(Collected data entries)
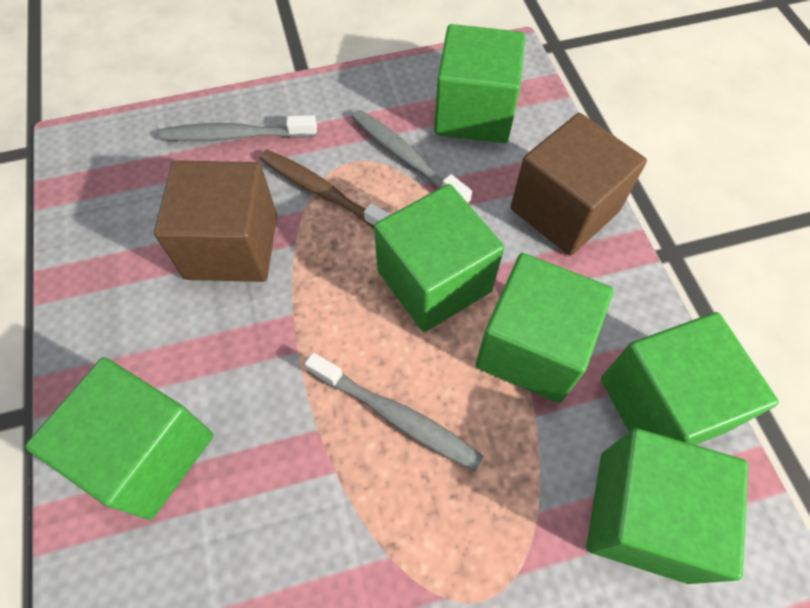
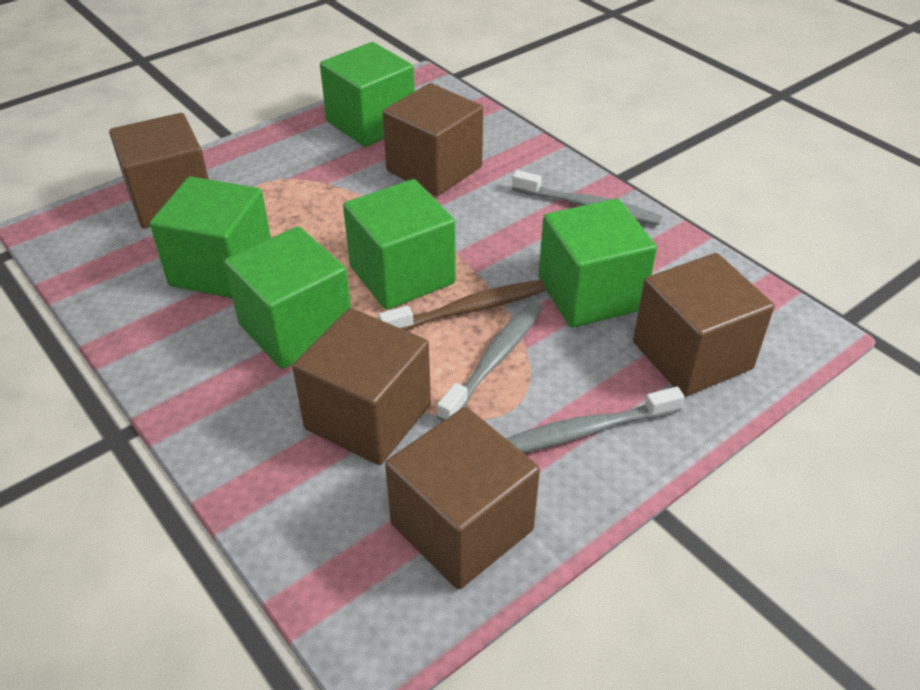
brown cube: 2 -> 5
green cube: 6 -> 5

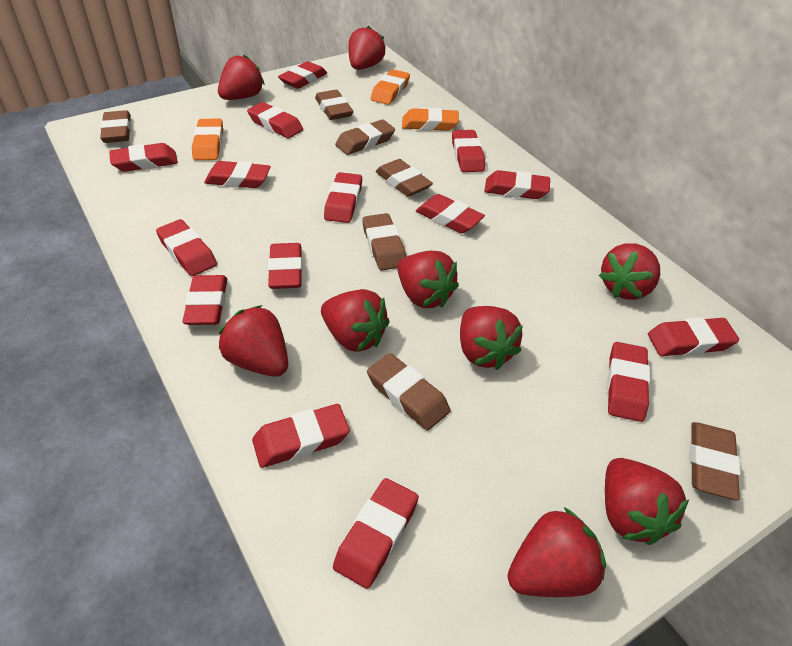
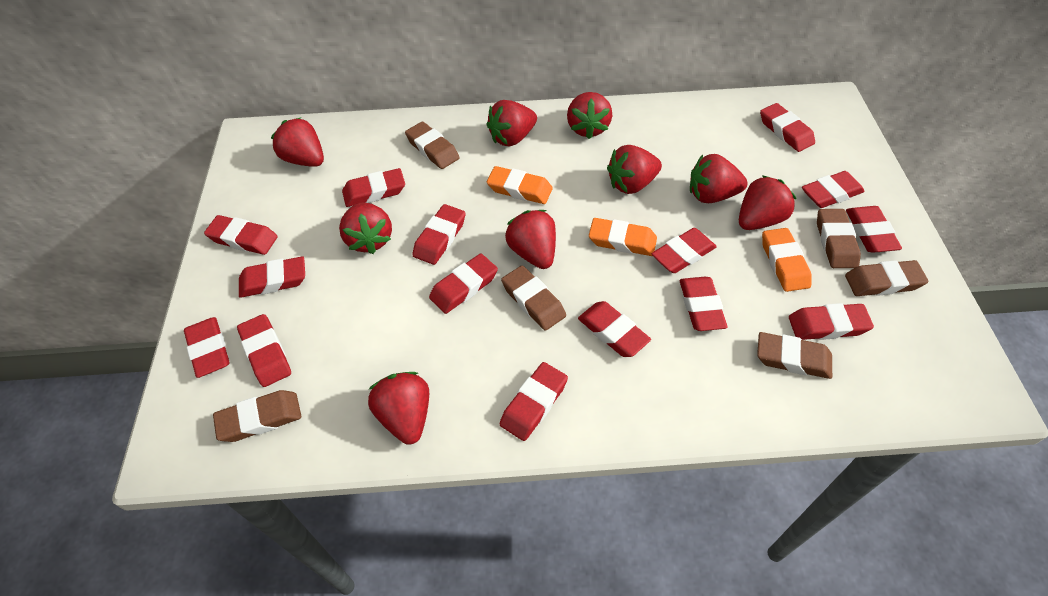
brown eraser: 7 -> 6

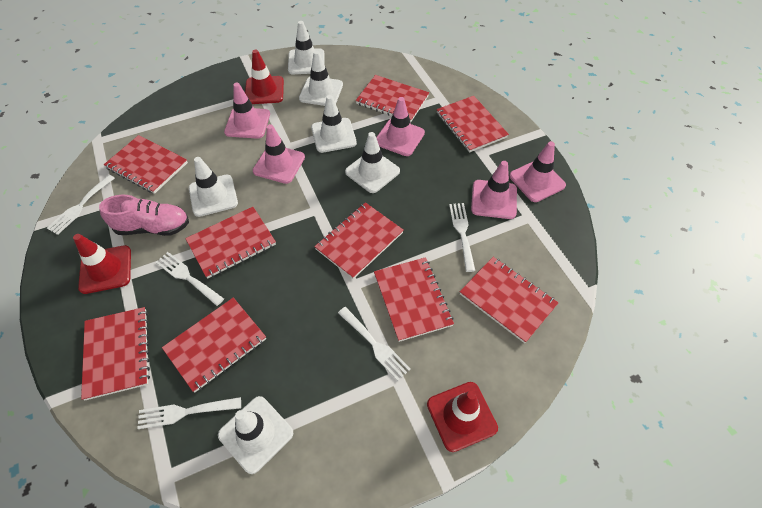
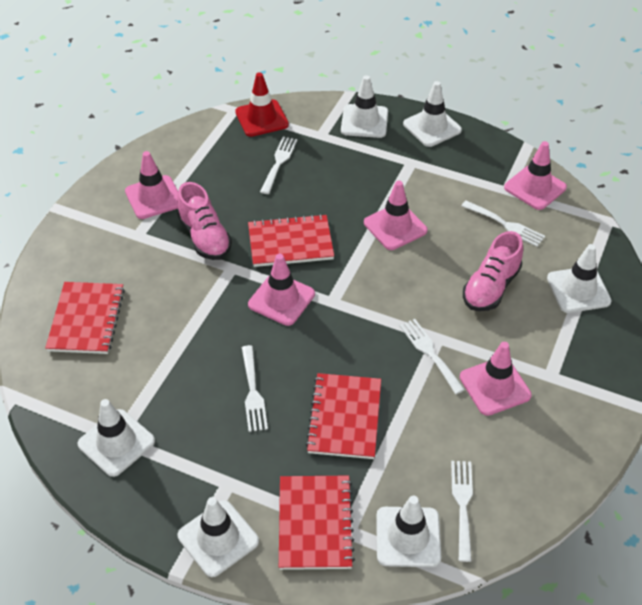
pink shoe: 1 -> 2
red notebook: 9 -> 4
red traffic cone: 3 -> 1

→ **What the exercise asks**:
Exact lines, nothing more: output the one with "brown eraser: 7 -> 6" and every later line through the end of the data, skipping pictures.

→ **Answer space**:
brown eraser: 7 -> 6

pink shoe: 1 -> 2
red notebook: 9 -> 4
red traffic cone: 3 -> 1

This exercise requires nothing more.